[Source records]
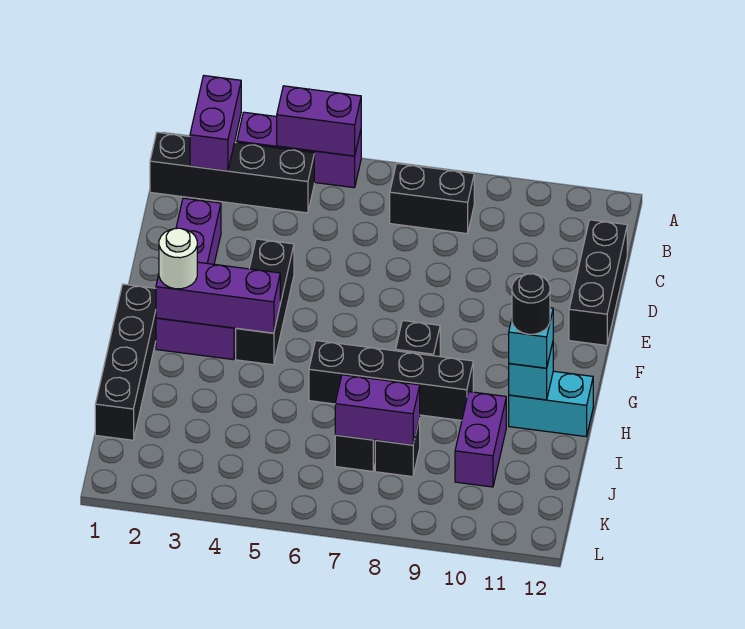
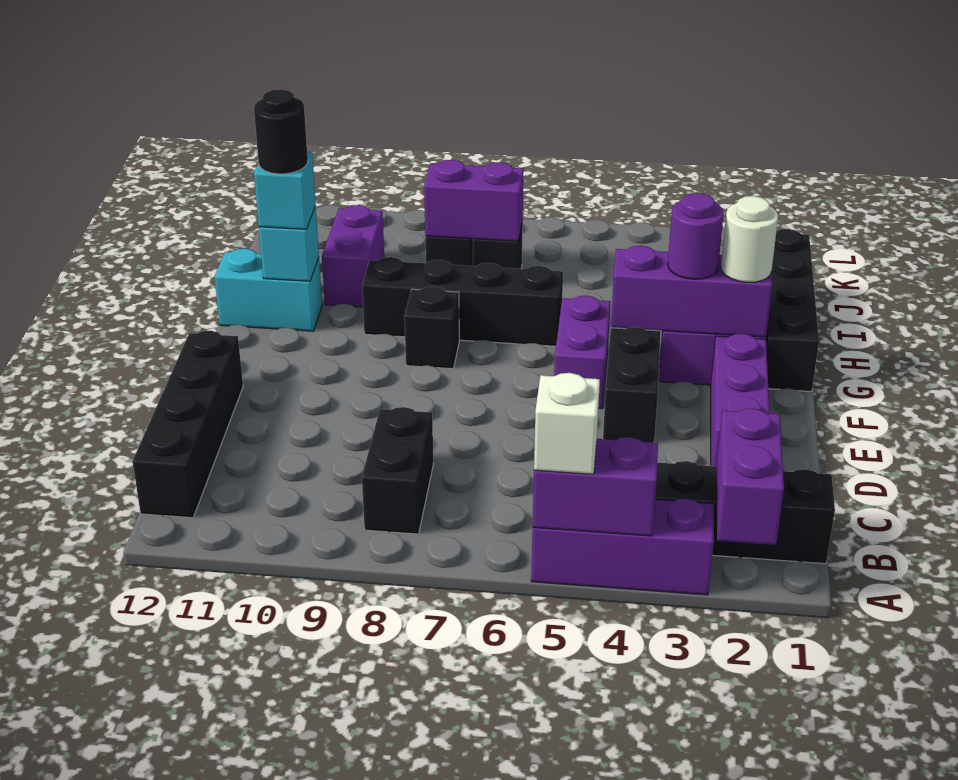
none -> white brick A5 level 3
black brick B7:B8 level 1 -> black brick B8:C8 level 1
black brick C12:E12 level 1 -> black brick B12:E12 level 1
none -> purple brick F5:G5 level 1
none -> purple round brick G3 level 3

◆ Assigned task: Show me every line of the entries above that holds "black".

◆ Answer to the exercise:
black brick B7:B8 level 1 -> black brick B8:C8 level 1
black brick C12:E12 level 1 -> black brick B12:E12 level 1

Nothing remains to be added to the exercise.